--- START ---

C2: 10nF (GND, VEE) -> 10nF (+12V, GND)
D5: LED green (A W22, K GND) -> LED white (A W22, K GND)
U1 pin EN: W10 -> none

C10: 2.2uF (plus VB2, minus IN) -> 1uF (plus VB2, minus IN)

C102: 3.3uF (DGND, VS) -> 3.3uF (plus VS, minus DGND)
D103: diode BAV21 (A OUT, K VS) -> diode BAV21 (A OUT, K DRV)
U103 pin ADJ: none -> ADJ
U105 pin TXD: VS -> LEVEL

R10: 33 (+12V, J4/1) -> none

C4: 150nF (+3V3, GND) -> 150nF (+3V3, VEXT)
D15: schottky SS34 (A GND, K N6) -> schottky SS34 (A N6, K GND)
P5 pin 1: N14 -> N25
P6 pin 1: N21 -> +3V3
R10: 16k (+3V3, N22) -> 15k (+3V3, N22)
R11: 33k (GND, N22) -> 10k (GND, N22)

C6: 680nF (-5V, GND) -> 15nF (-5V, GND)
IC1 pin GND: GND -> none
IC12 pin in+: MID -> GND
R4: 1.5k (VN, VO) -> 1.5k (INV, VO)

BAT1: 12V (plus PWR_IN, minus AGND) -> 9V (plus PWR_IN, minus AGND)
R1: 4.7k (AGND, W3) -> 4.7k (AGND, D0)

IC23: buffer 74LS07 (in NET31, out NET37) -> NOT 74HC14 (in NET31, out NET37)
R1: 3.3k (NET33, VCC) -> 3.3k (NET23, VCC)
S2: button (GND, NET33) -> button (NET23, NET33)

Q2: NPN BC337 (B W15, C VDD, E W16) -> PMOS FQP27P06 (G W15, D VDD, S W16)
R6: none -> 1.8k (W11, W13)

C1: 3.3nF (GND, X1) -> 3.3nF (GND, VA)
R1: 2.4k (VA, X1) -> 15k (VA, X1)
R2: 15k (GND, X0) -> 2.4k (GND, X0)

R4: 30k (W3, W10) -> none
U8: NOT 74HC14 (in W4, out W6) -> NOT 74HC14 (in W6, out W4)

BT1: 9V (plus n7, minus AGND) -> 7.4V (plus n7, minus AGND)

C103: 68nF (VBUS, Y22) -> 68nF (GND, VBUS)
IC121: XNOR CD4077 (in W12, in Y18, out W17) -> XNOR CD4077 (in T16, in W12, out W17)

--- END ---

◆ Required work ◆
All entries above are to be repeated verbatim, down to the last line.

◆ Result of the task ◆
C2: 10nF (GND, VEE) -> 10nF (+12V, GND)
D5: LED green (A W22, K GND) -> LED white (A W22, K GND)
U1 pin EN: W10 -> none

C10: 2.2uF (plus VB2, minus IN) -> 1uF (plus VB2, minus IN)

C102: 3.3uF (DGND, VS) -> 3.3uF (plus VS, minus DGND)
D103: diode BAV21 (A OUT, K VS) -> diode BAV21 (A OUT, K DRV)
U103 pin ADJ: none -> ADJ
U105 pin TXD: VS -> LEVEL

R10: 33 (+12V, J4/1) -> none

C4: 150nF (+3V3, GND) -> 150nF (+3V3, VEXT)
D15: schottky SS34 (A GND, K N6) -> schottky SS34 (A N6, K GND)
P5 pin 1: N14 -> N25
P6 pin 1: N21 -> +3V3
R10: 16k (+3V3, N22) -> 15k (+3V3, N22)
R11: 33k (GND, N22) -> 10k (GND, N22)

C6: 680nF (-5V, GND) -> 15nF (-5V, GND)
IC1 pin GND: GND -> none
IC12 pin in+: MID -> GND
R4: 1.5k (VN, VO) -> 1.5k (INV, VO)

BAT1: 12V (plus PWR_IN, minus AGND) -> 9V (plus PWR_IN, minus AGND)
R1: 4.7k (AGND, W3) -> 4.7k (AGND, D0)

IC23: buffer 74LS07 (in NET31, out NET37) -> NOT 74HC14 (in NET31, out NET37)
R1: 3.3k (NET33, VCC) -> 3.3k (NET23, VCC)
S2: button (GND, NET33) -> button (NET23, NET33)

Q2: NPN BC337 (B W15, C VDD, E W16) -> PMOS FQP27P06 (G W15, D VDD, S W16)
R6: none -> 1.8k (W11, W13)

C1: 3.3nF (GND, X1) -> 3.3nF (GND, VA)
R1: 2.4k (VA, X1) -> 15k (VA, X1)
R2: 15k (GND, X0) -> 2.4k (GND, X0)

R4: 30k (W3, W10) -> none
U8: NOT 74HC14 (in W4, out W6) -> NOT 74HC14 (in W6, out W4)

BT1: 9V (plus n7, minus AGND) -> 7.4V (plus n7, minus AGND)

C103: 68nF (VBUS, Y22) -> 68nF (GND, VBUS)
IC121: XNOR CD4077 (in W12, in Y18, out W17) -> XNOR CD4077 (in T16, in W12, out W17)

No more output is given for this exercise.